Write the lines below out exactly, dropping each picture.

(Edit difference data)
──────────────────────────────
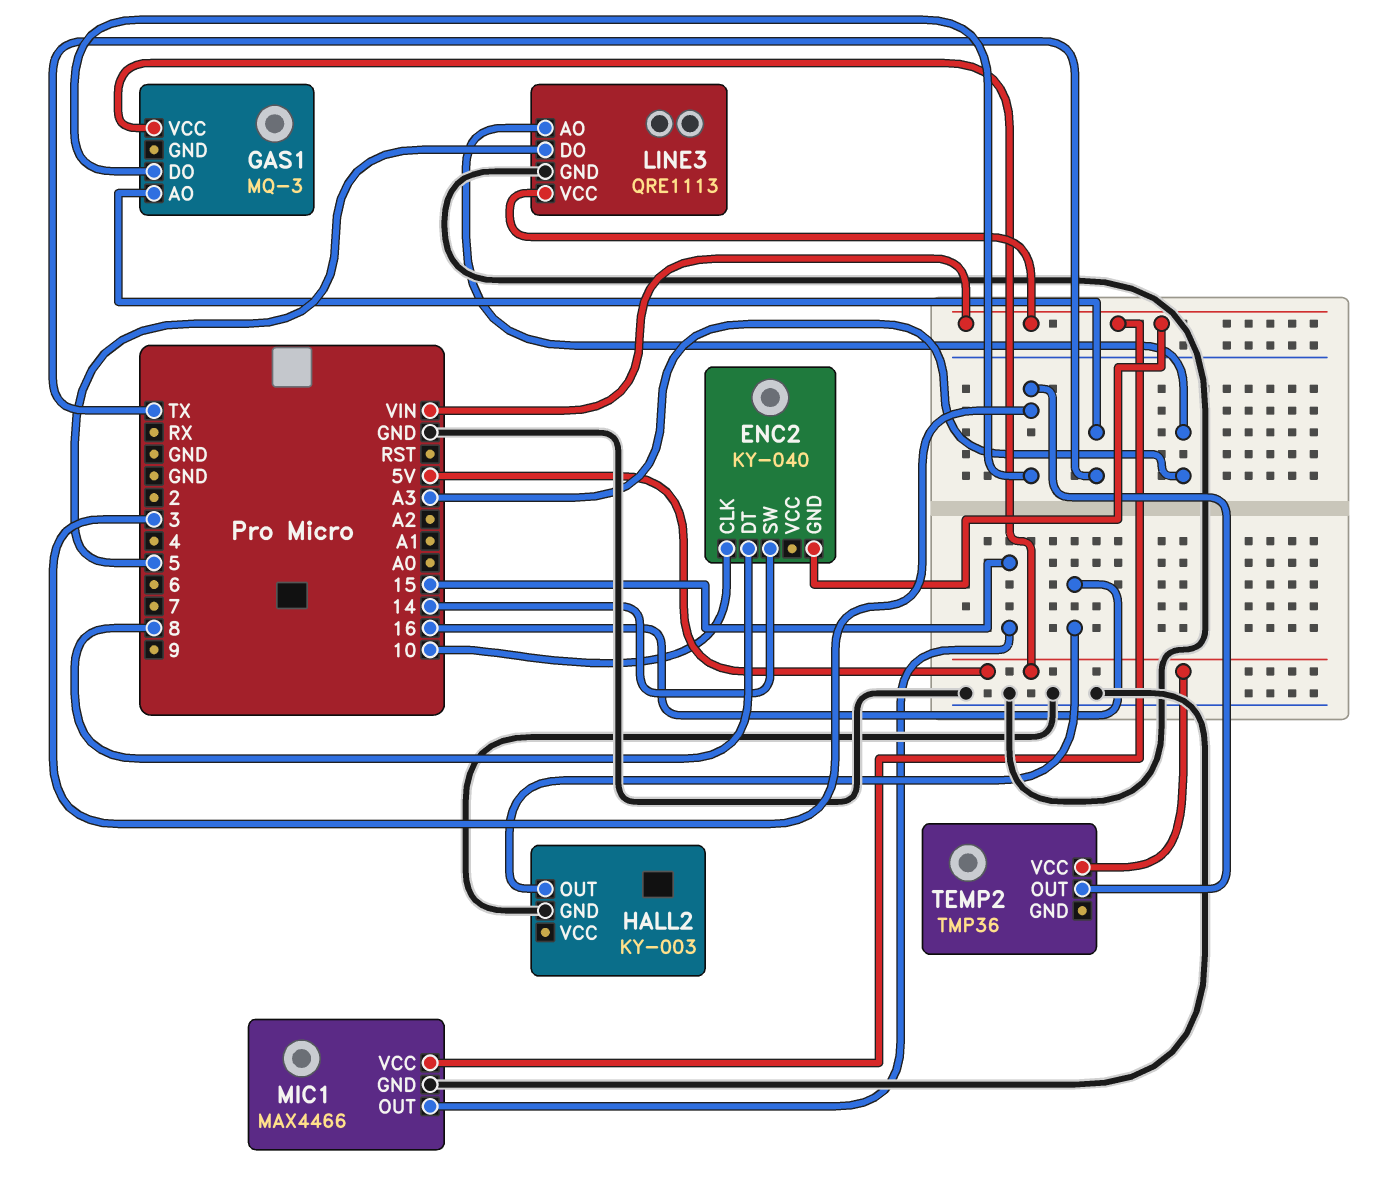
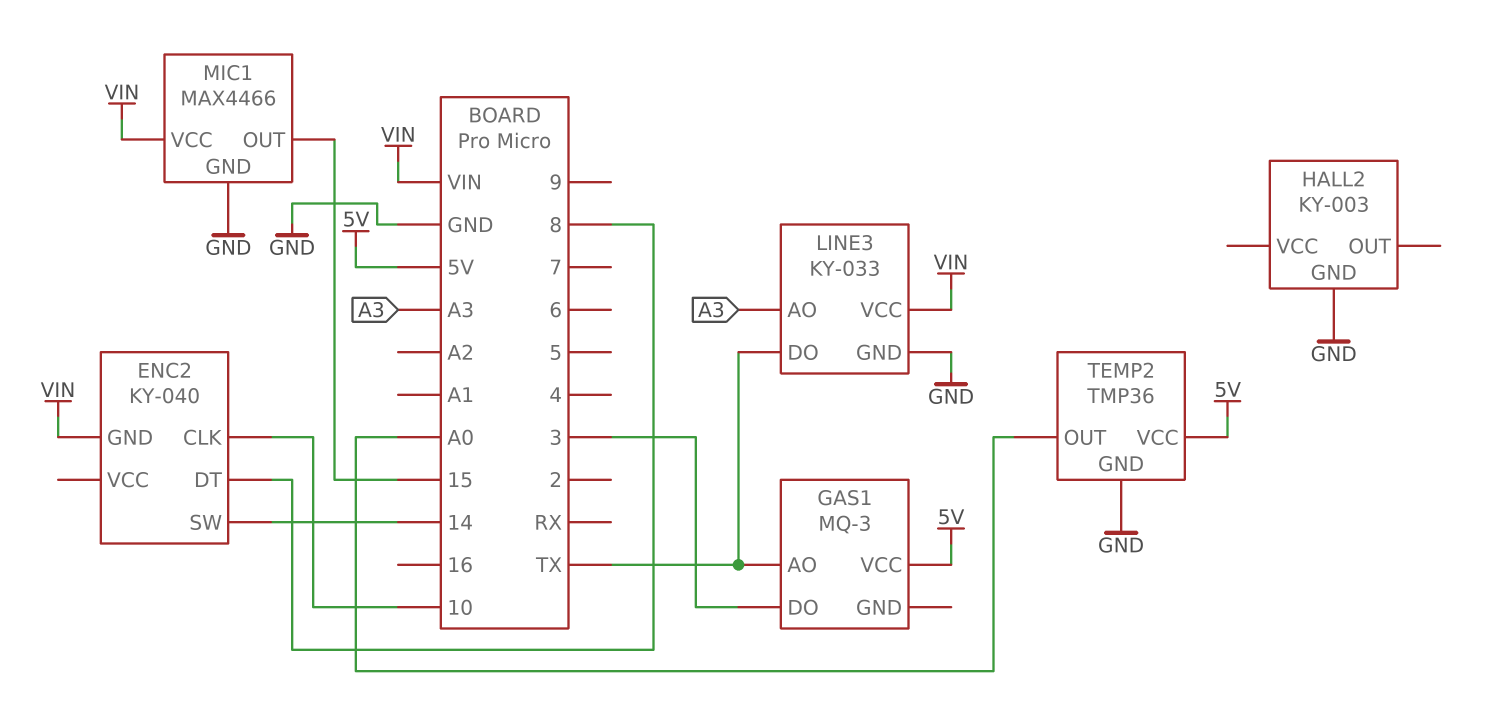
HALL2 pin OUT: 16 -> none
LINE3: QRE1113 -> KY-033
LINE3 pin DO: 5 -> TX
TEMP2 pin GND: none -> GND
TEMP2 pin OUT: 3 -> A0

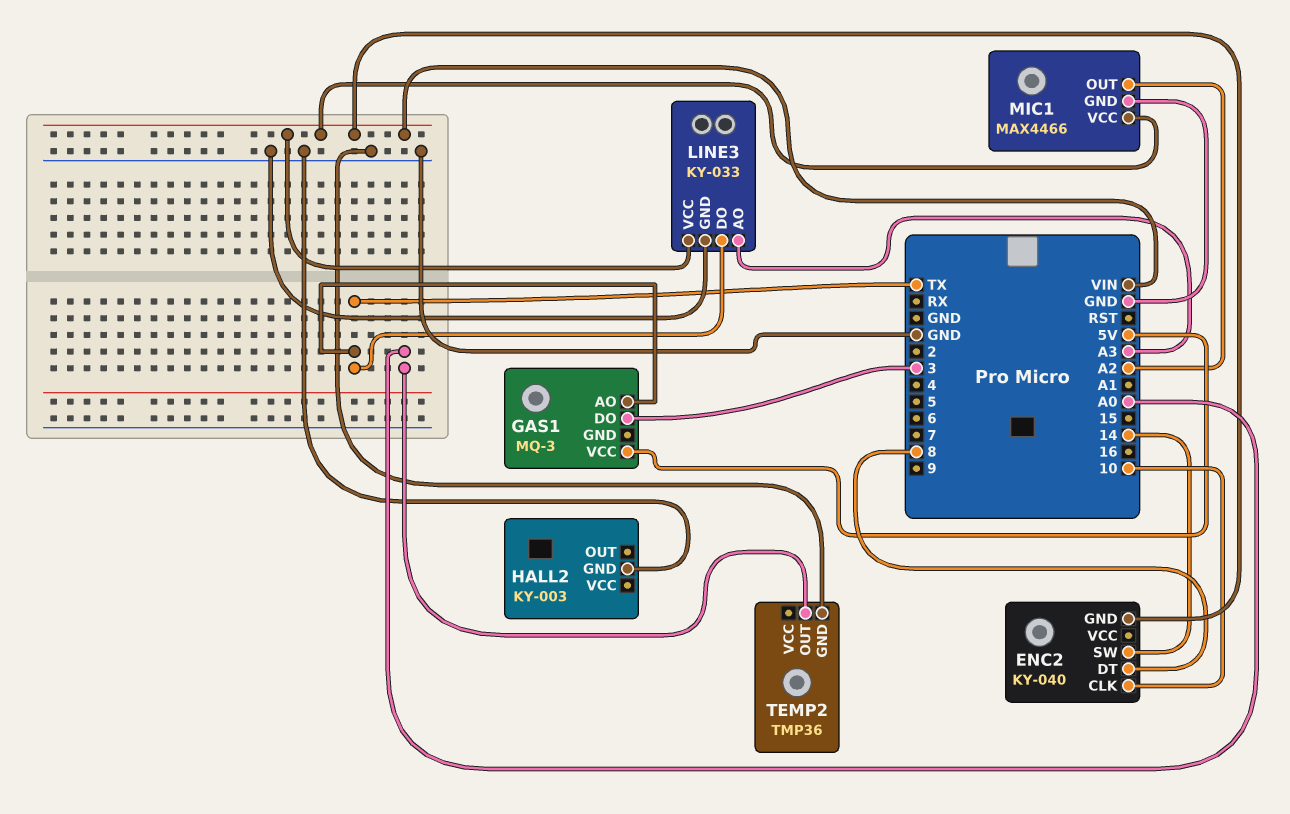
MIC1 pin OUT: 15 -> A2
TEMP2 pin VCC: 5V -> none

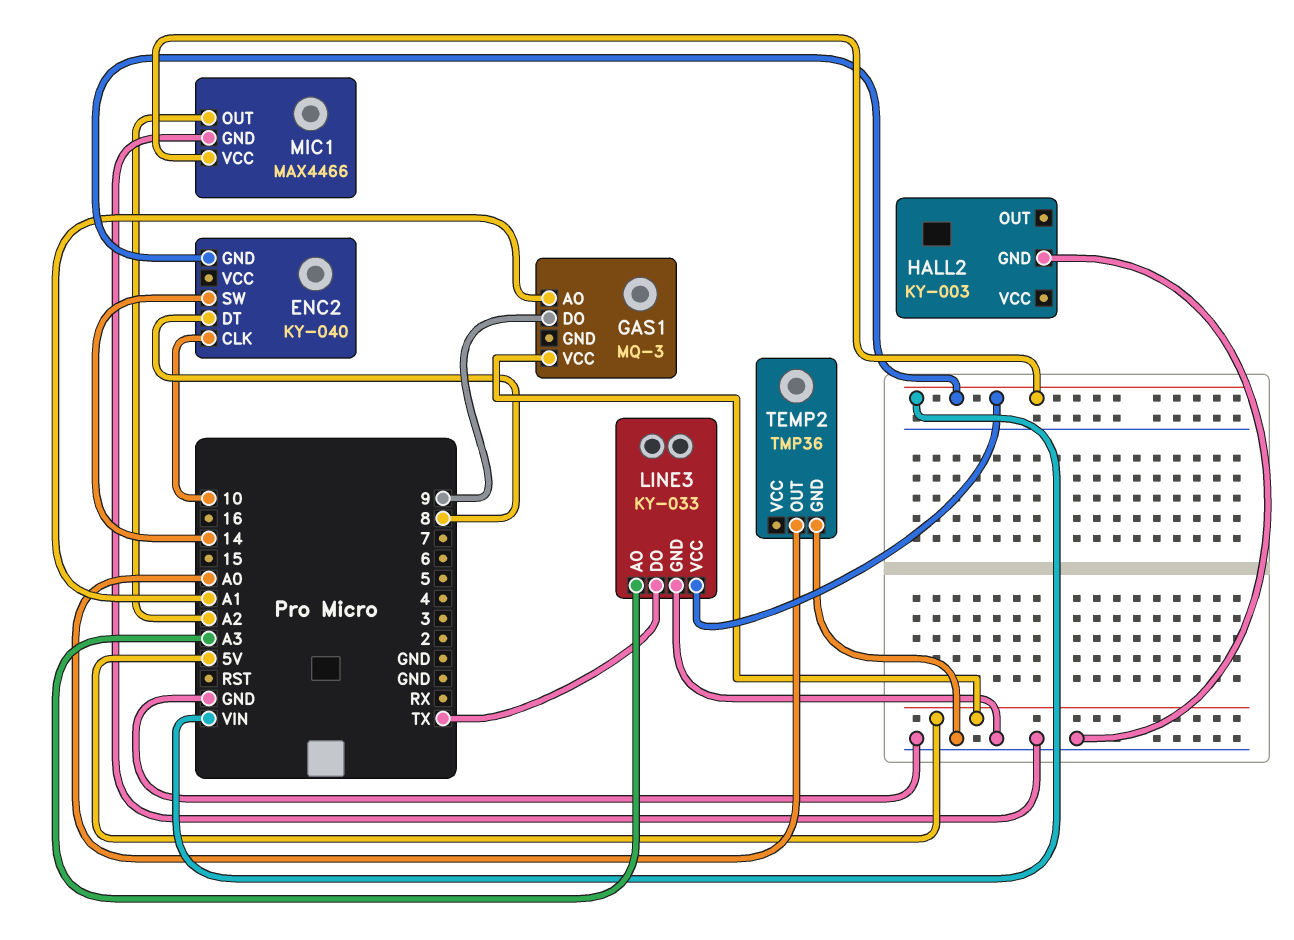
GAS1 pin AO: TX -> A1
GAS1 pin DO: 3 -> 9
──────────────────────────────
» Result for this task:
HALL2 pin OUT: 16 -> none
LINE3: QRE1113 -> KY-033
LINE3 pin DO: 5 -> TX
TEMP2 pin GND: none -> GND
TEMP2 pin OUT: 3 -> A0

MIC1 pin OUT: 15 -> A2
TEMP2 pin VCC: 5V -> none

GAS1 pin AO: TX -> A1
GAS1 pin DO: 3 -> 9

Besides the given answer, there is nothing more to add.